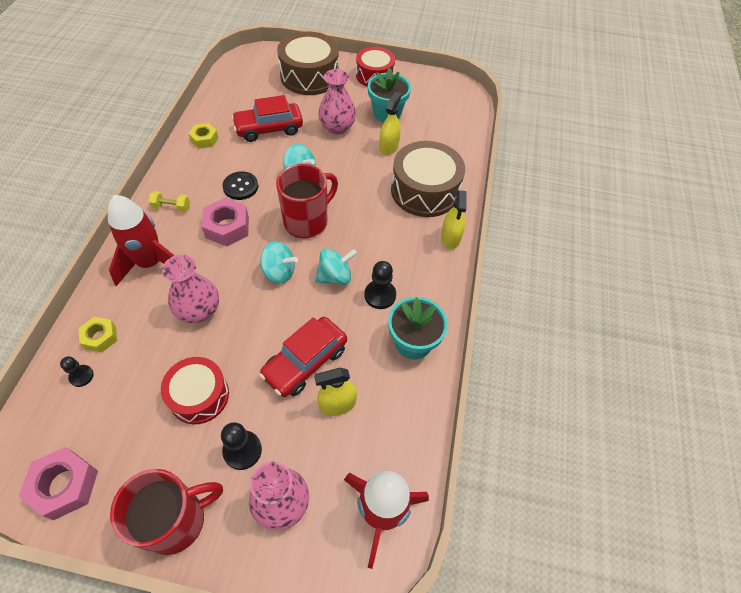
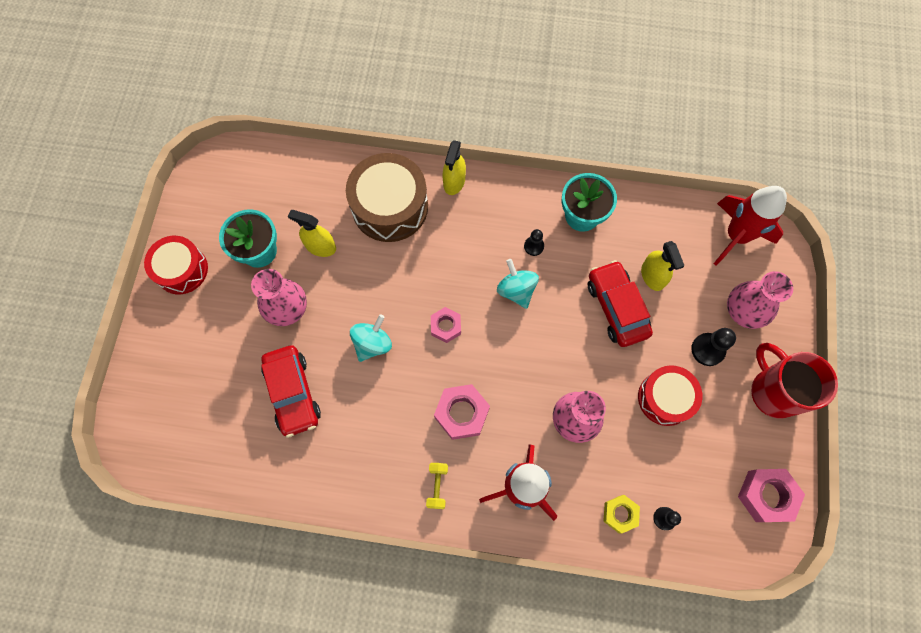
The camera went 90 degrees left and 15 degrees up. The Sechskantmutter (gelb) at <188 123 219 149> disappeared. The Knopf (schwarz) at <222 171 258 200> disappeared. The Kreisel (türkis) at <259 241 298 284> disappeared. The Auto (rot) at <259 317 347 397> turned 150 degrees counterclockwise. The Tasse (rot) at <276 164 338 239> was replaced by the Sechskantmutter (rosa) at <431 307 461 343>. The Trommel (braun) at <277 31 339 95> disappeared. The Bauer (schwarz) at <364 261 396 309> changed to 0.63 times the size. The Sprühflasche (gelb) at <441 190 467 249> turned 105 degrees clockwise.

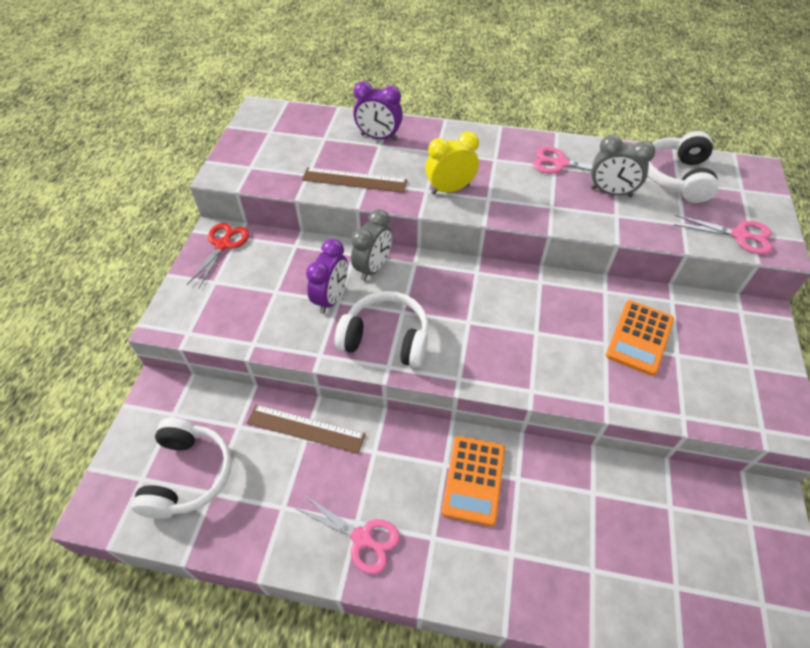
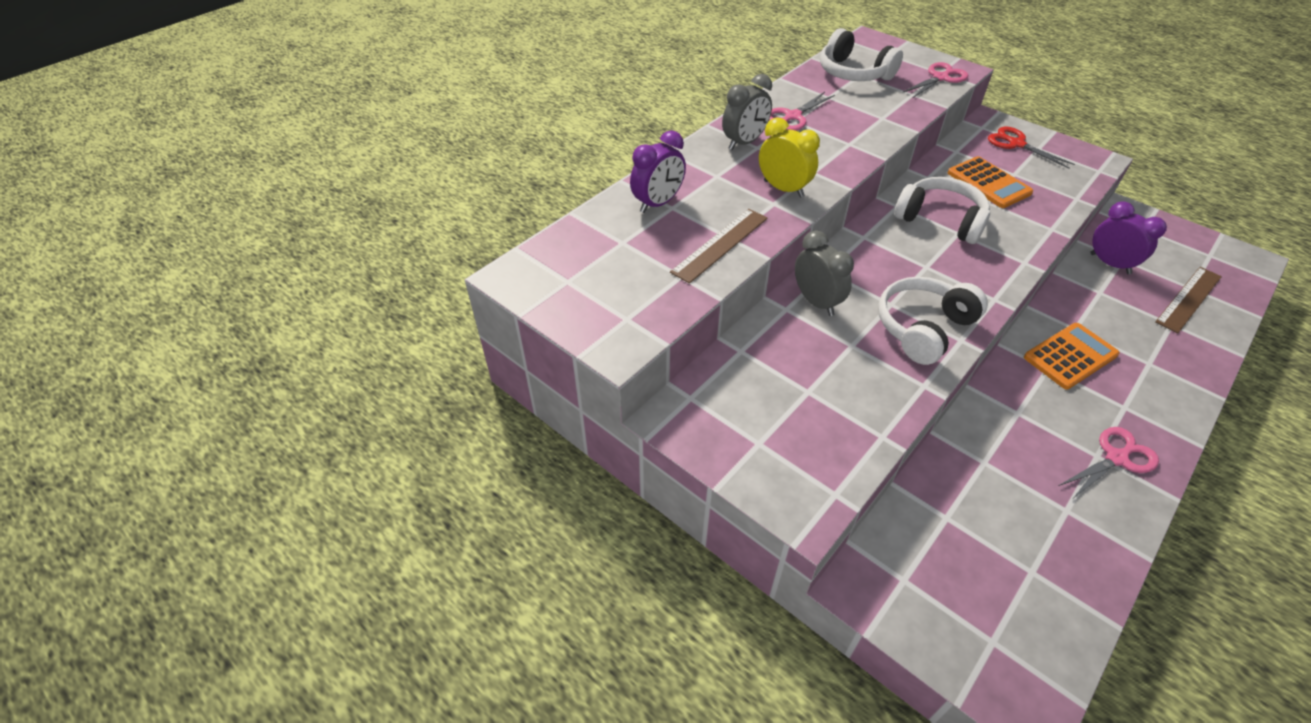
The camera went 60 degrees left and 5 degrees down. The Kopfhörer (weiß) moved from <132 418 232 519> to <894 177 990 244>. The Schere (rot) moved from <187 223 249 288> to <988 127 1075 169>. The Lineal (braun) moved from <247 404 366 454> to <1155 267 1222 333>. The Wecker (lila) moved from <306 239 348 314> to <1090 201 1167 274>. The Wecker (gelb) at <425 132 479 195> turned 120 degrees clockwise. The Taschenrechner (orange) at <442 436 505 526> turned 75 degrees counterclockwise. The Wecker (grau) moved from <591 135 655 197> to <722 74 772 150>.

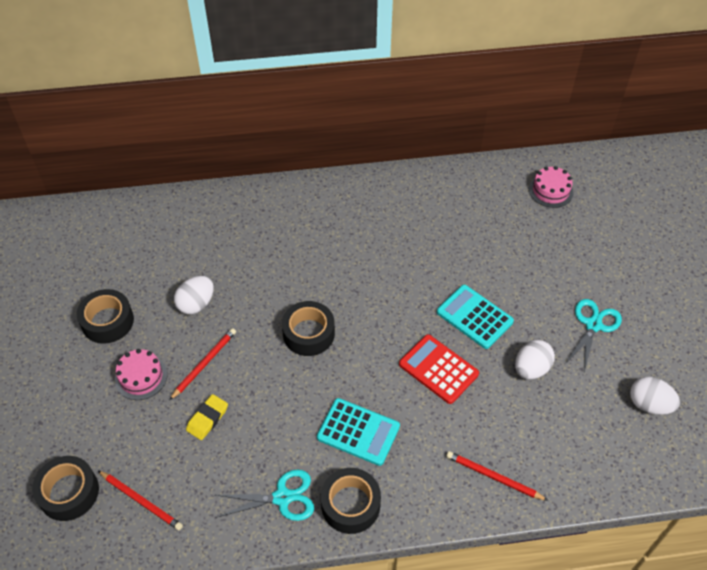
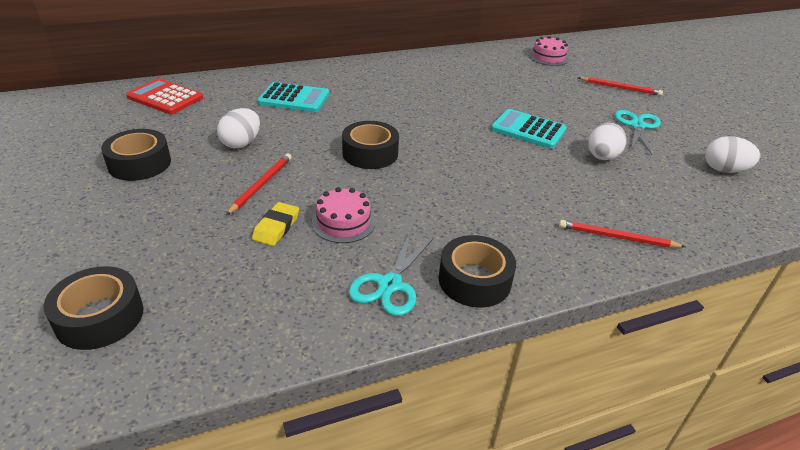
The camera went 15 degrees left and 15 degrees down. The Bleistift (rot) moved from <98 470 183 530> to <578 77 663 96>. The Kuchen (rosa) moved from <115 349 167 400> to <312 187 375 243>. The Schere (türkis) at <215 470 314 521> turned 135 degrees clockwise. The Taschenrechner (türkis) moved from <317 398 400 466> to <258 82 330 112>. The Taschenrechner (rot) moved from <399 334 479 404> to <126 78 203 114>.

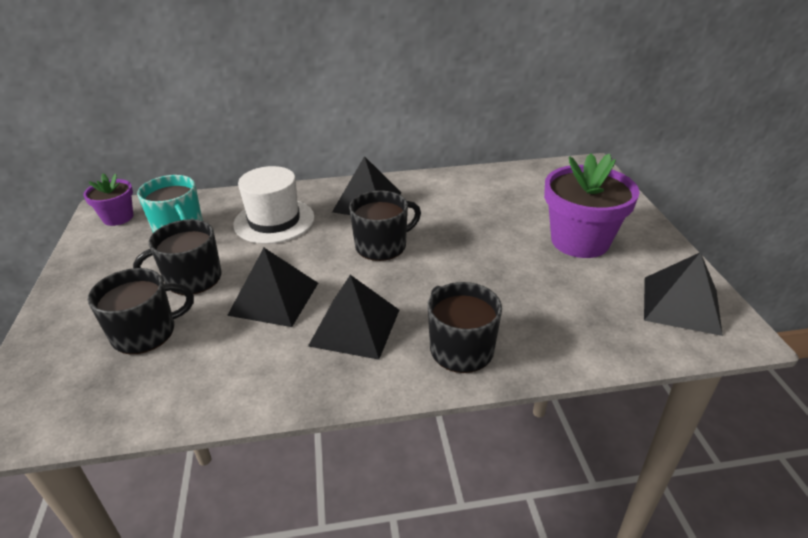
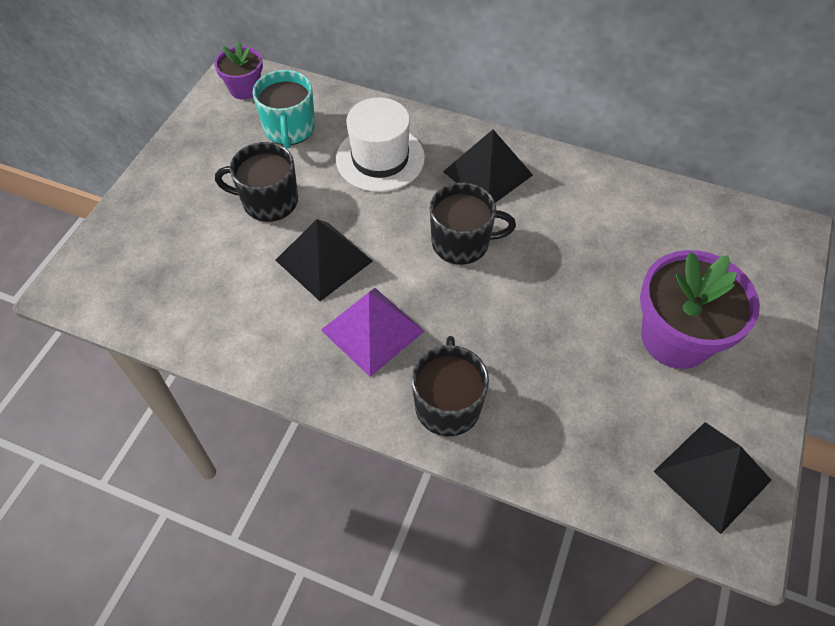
The camera went 30 degrees right and 20 degrees up. The Tasse (schwarz) at <88 268 194 354> disappeared. The Pyramide (schwarz) at <308 275 399 360> became the Pyramide (lila) at <321 288 424 377>.

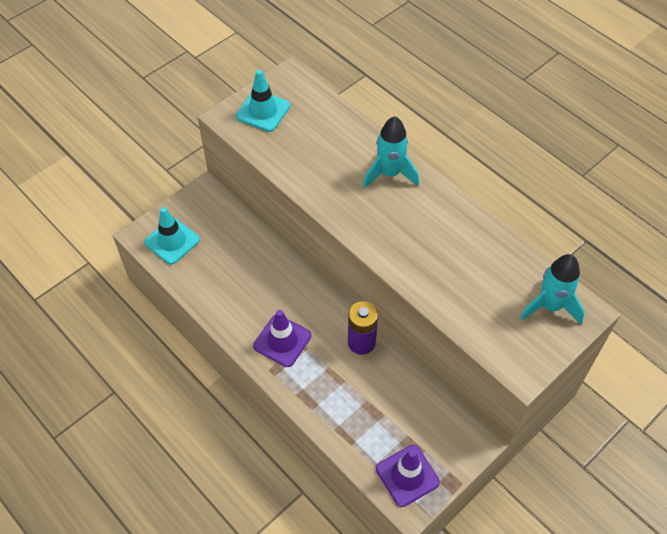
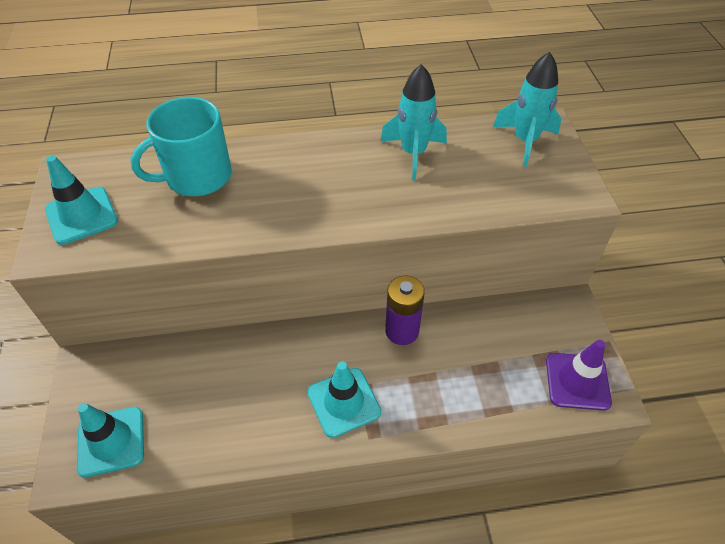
The camera went 55 degrees left and 5 degrees down. The Leitkegel (lila) at <253 310 312 367> became the Leitkegel (türkis) at <307 361 381 438>. The Rakete (türkis) moved from <363 116 419 188> to <380 64 447 180>. The Tasse (türkis) at <130 97 232 196> appeared.

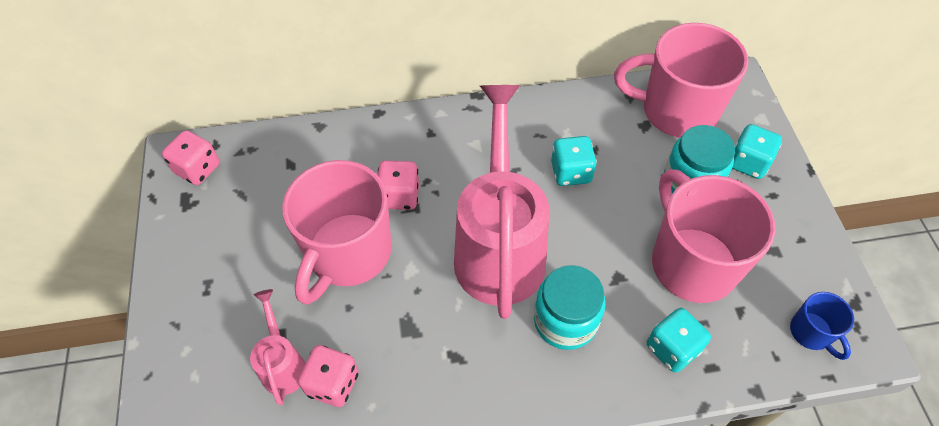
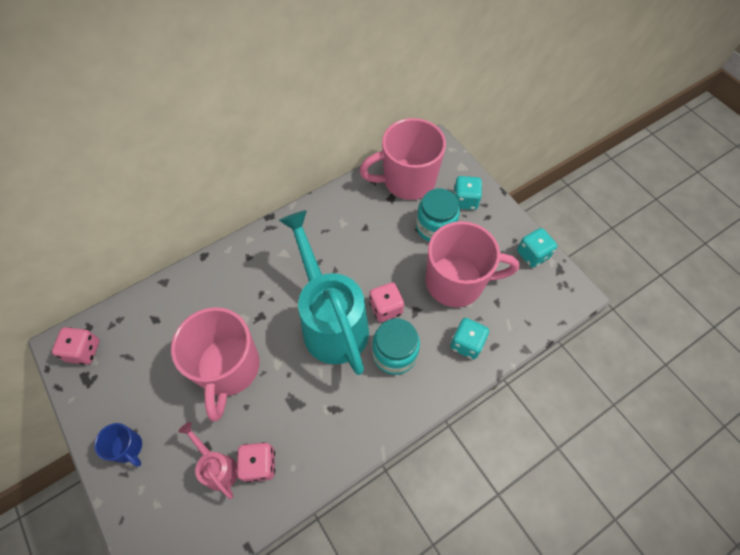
The camera went 25 degrees left and 5 degrees up. The Spielwürfel (rosa) moved from <378 161 419 210> to <369 282 404 322>. The Gießkanne (rosa) at <454 85 550 319> became the Gießkanne (türkis) at <279 210 369 375>. The Spielwürfel (türkis) moved from <551 136 597 186> to <517 228 557 268>. The Tasse (rosa) at <652 169 775 303> turned 135 degrees clockwise. The Tasse (blau) moved from <790 292 854 360> to <94 423 142 467>.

### What is expected
In the copy, include every record exactly and no pictures at all.

### Finished exercise
The camera went 90 degrees left and 15 degrees up. The Sechskantmutter (gelb) at <188 123 219 149> disappeared. The Knopf (schwarz) at <222 171 258 200> disappeared. The Kreisel (türkis) at <259 241 298 284> disappeared. The Auto (rot) at <259 317 347 397> turned 150 degrees counterclockwise. The Tasse (rot) at <276 164 338 239> was replaced by the Sechskantmutter (rosa) at <431 307 461 343>. The Trommel (braun) at <277 31 339 95> disappeared. The Bauer (schwarz) at <364 261 396 309> changed to 0.63 times the size. The Sprühflasche (gelb) at <441 190 467 249> turned 105 degrees clockwise.

The camera went 60 degrees left and 5 degrees down. The Kopfhörer (weiß) moved from <132 418 232 519> to <894 177 990 244>. The Schere (rot) moved from <187 223 249 288> to <988 127 1075 169>. The Lineal (braun) moved from <247 404 366 454> to <1155 267 1222 333>. The Wecker (lila) moved from <306 239 348 314> to <1090 201 1167 274>. The Wecker (gelb) at <425 132 479 195> turned 120 degrees clockwise. The Taschenrechner (orange) at <442 436 505 526> turned 75 degrees counterclockwise. The Wecker (grau) moved from <591 135 655 197> to <722 74 772 150>.

The camera went 15 degrees left and 15 degrees down. The Bleistift (rot) moved from <98 470 183 530> to <578 77 663 96>. The Kuchen (rosa) moved from <115 349 167 400> to <312 187 375 243>. The Schere (türkis) at <215 470 314 521> turned 135 degrees clockwise. The Taschenrechner (türkis) moved from <317 398 400 466> to <258 82 330 112>. The Taschenrechner (rot) moved from <399 334 479 404> to <126 78 203 114>.

The camera went 30 degrees right and 20 degrees up. The Tasse (schwarz) at <88 268 194 354> disappeared. The Pyramide (schwarz) at <308 275 399 360> became the Pyramide (lila) at <321 288 424 377>.

The camera went 55 degrees left and 5 degrees down. The Leitkegel (lila) at <253 310 312 367> became the Leitkegel (türkis) at <307 361 381 438>. The Rakete (türkis) moved from <363 116 419 188> to <380 64 447 180>. The Tasse (türkis) at <130 97 232 196> appeared.

The camera went 25 degrees left and 5 degrees up. The Spielwürfel (rosa) moved from <378 161 419 210> to <369 282 404 322>. The Gießkanne (rosa) at <454 85 550 319> became the Gießkanne (türkis) at <279 210 369 375>. The Spielwürfel (türkis) moved from <551 136 597 186> to <517 228 557 268>. The Tasse (rosa) at <652 169 775 303> turned 135 degrees clockwise. The Tasse (blau) moved from <790 292 854 360> to <94 423 142 467>.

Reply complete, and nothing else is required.